┌─ Source data

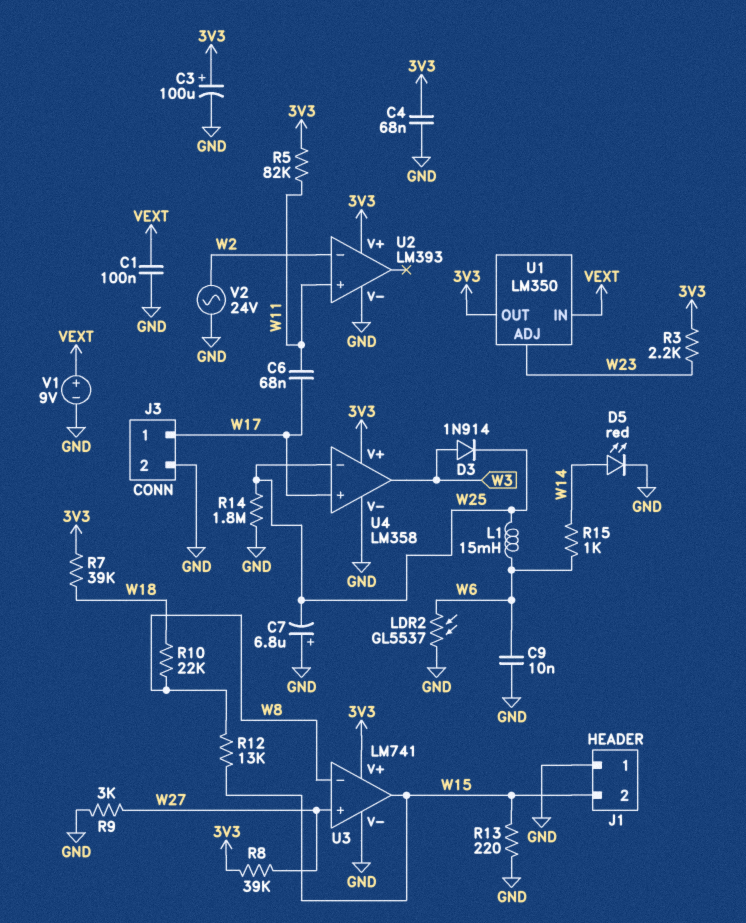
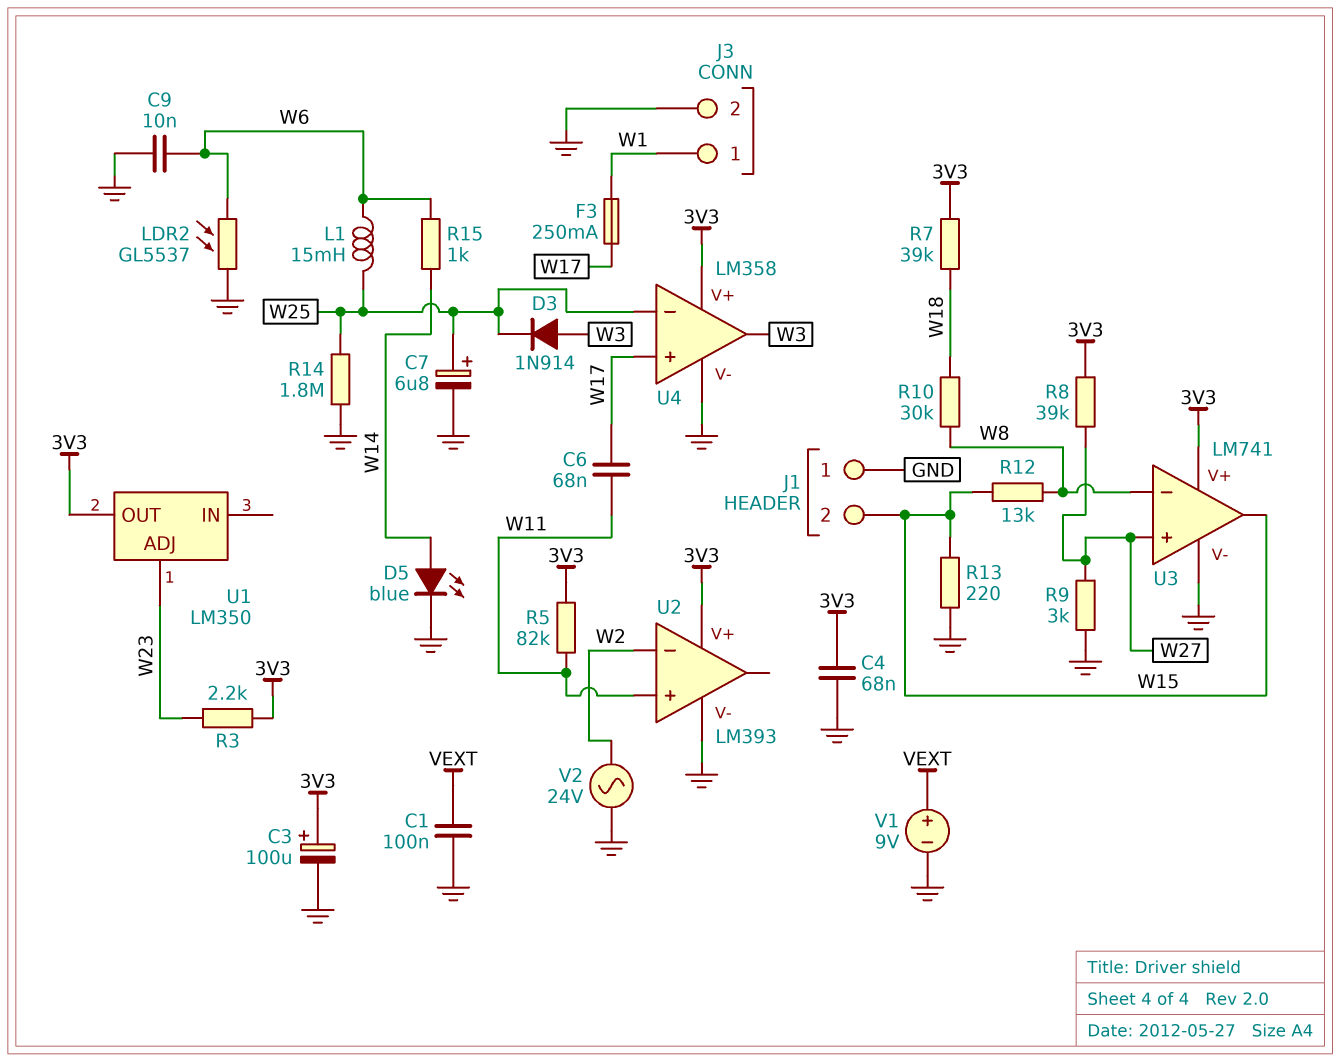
C7: 6.8uF (plus GND, minus W25) -> 6.8uF (plus W25, minus GND)
D5: LED red (A W14, K GND) -> LED blue (A W14, K GND)
F3: none -> 250mA (W1, W17)
J3 pin 1: W17 -> W1
R10: 22k (W8, W18) -> 30k (W8, W18)
U1 pin IN: VEXT -> none

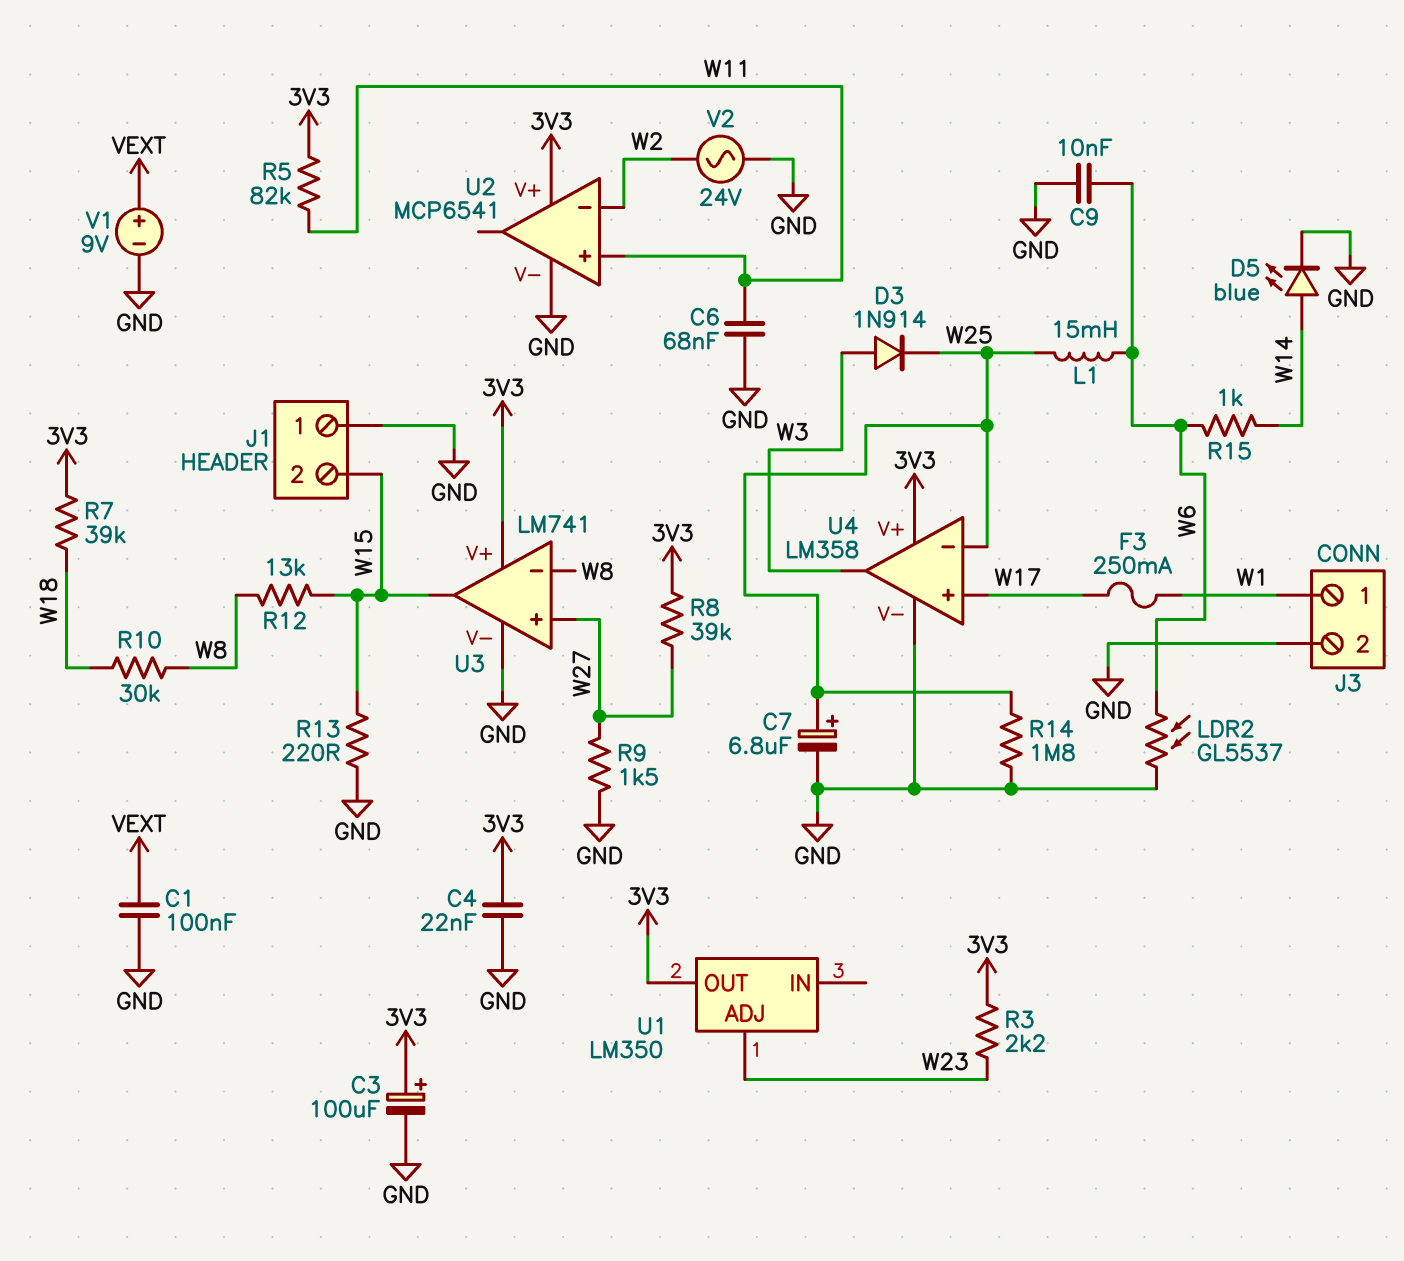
C4: 68nF (3V3, GND) -> 22nF (3V3, GND)
C6: 68nF (W11, W17) -> 68nF (GND, W11)
R9: 3k (GND, W27) -> 1.5k (GND, W27)
U2: LM393 -> MCP6541

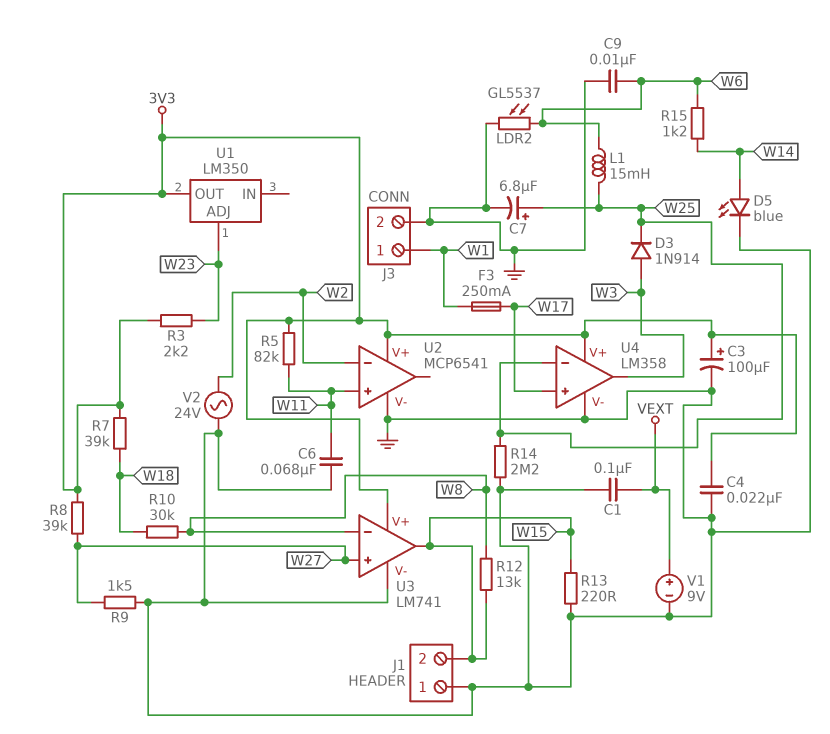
R14: 1.8M (GND, W25) -> 2.2M (GND, W25)
R15: 1k (W6, W14) -> 1.2k (W6, W14)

└─

#### Task goal
From the line containing "C6: 68nF (W11, W17) -> 68nF (GND, W11)" down to the final line of the records above, restate every line word for word, add nothing, and skip the pictures.

#### Response area
C6: 68nF (W11, W17) -> 68nF (GND, W11)
R9: 3k (GND, W27) -> 1.5k (GND, W27)
U2: LM393 -> MCP6541

R14: 1.8M (GND, W25) -> 2.2M (GND, W25)
R15: 1k (W6, W14) -> 1.2k (W6, W14)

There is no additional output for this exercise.